*Exercise*:
Each line from the one that contains "(458, 56) = (571, 97): none" to the end of the entries must be copied word for word, and only those lines.

+ + +

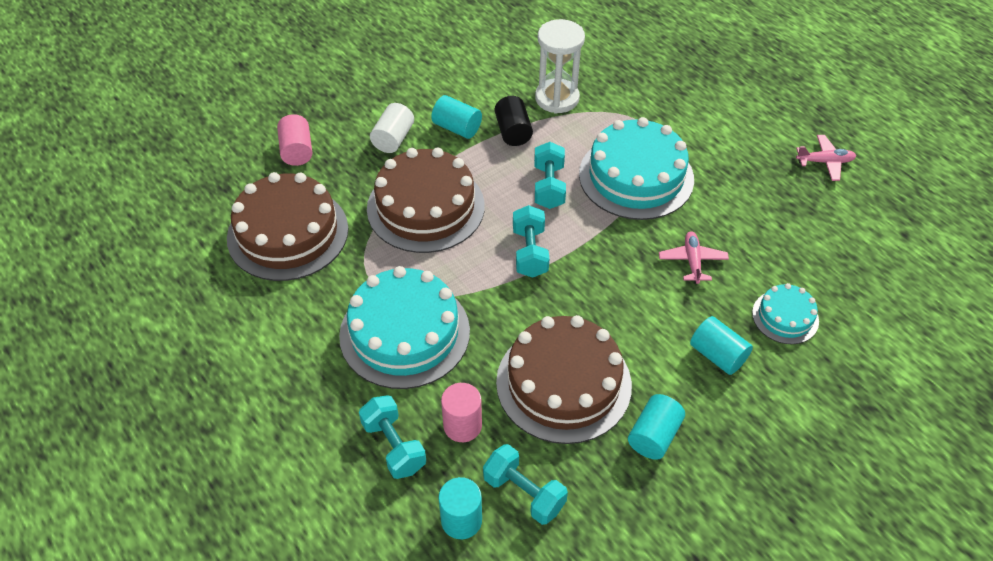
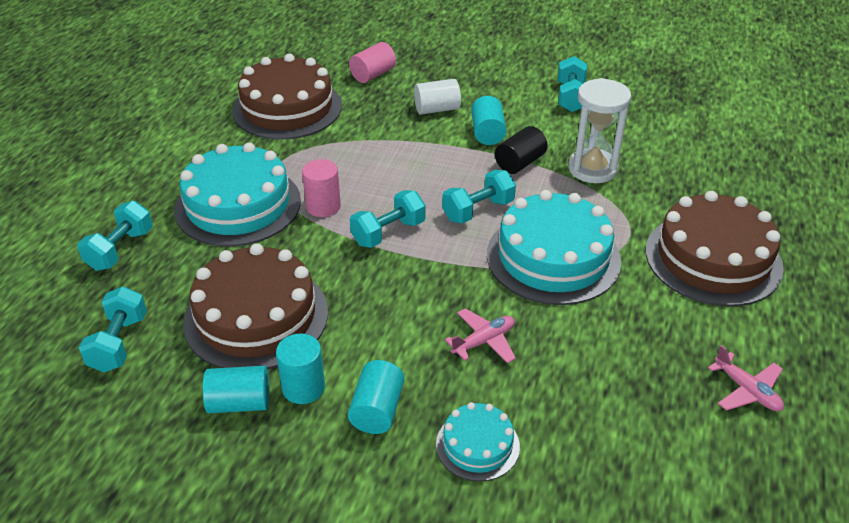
camera: 55 degrees right, 10 degrees down
(425, 207) = (381, 157): brown cake -> brown cake (713, 258)
(458, 56) = (571, 97): none -> turquoise dumbbell
(461, 520) = (69, 318): turquoise cylinder -> turquoise cylinder (303, 387)
(462, 425) = (166, 277): pink cylinder -> pink cylinder (323, 206)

+ + +

*Answer to the problem*:
(458, 56) = (571, 97): none -> turquoise dumbbell
(461, 520) = (69, 318): turquoise cylinder -> turquoise cylinder (303, 387)
(462, 425) = (166, 277): pink cylinder -> pink cylinder (323, 206)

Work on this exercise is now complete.